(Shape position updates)
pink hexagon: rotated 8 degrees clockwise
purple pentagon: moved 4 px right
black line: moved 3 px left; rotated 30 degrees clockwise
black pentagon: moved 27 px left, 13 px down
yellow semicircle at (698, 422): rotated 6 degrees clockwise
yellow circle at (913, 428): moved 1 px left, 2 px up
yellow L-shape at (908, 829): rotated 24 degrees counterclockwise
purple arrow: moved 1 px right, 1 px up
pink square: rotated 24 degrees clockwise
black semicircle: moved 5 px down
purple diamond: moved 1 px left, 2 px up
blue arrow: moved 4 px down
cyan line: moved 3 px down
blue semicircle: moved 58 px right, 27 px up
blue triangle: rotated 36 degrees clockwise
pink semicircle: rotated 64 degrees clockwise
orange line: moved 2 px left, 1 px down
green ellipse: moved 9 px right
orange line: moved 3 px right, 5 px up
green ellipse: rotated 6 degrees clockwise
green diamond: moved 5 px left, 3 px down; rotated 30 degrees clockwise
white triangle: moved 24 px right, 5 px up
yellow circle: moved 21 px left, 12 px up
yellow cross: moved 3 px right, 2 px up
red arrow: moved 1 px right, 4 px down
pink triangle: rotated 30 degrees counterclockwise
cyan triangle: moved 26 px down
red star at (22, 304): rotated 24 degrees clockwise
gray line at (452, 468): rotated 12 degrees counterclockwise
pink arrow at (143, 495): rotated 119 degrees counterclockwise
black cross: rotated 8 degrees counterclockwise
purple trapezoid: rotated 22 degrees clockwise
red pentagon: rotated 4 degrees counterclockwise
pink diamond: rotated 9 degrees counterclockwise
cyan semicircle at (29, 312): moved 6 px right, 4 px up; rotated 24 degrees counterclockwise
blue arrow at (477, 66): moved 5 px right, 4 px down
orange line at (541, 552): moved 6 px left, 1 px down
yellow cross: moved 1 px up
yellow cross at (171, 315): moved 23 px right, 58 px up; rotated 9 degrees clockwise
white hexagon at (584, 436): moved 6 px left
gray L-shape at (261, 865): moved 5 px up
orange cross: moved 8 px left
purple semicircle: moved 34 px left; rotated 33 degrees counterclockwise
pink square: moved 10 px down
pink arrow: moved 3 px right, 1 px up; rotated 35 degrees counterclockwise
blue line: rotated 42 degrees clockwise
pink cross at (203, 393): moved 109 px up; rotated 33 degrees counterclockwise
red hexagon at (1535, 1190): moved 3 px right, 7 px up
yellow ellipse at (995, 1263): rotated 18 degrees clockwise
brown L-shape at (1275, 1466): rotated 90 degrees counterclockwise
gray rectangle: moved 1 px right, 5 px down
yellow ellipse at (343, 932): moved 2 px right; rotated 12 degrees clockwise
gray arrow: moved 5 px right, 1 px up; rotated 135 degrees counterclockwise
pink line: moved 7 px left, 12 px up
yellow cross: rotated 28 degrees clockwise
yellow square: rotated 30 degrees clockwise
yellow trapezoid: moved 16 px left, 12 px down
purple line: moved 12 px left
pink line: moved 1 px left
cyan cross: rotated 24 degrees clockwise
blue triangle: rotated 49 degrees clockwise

Instructions for the task: When the line with "yellow ellipse at (343, 932): moved" is reached in the data above, start copying there, and copy each line exactly until the line with "yellow cross: rotated 28 degrees clockwise" has been copied; copy nothing else.

Solution to the problem:
yellow ellipse at (343, 932): moved 2 px right; rotated 12 degrees clockwise
gray arrow: moved 5 px right, 1 px up; rotated 135 degrees counterclockwise
pink line: moved 7 px left, 12 px up
yellow cross: rotated 28 degrees clockwise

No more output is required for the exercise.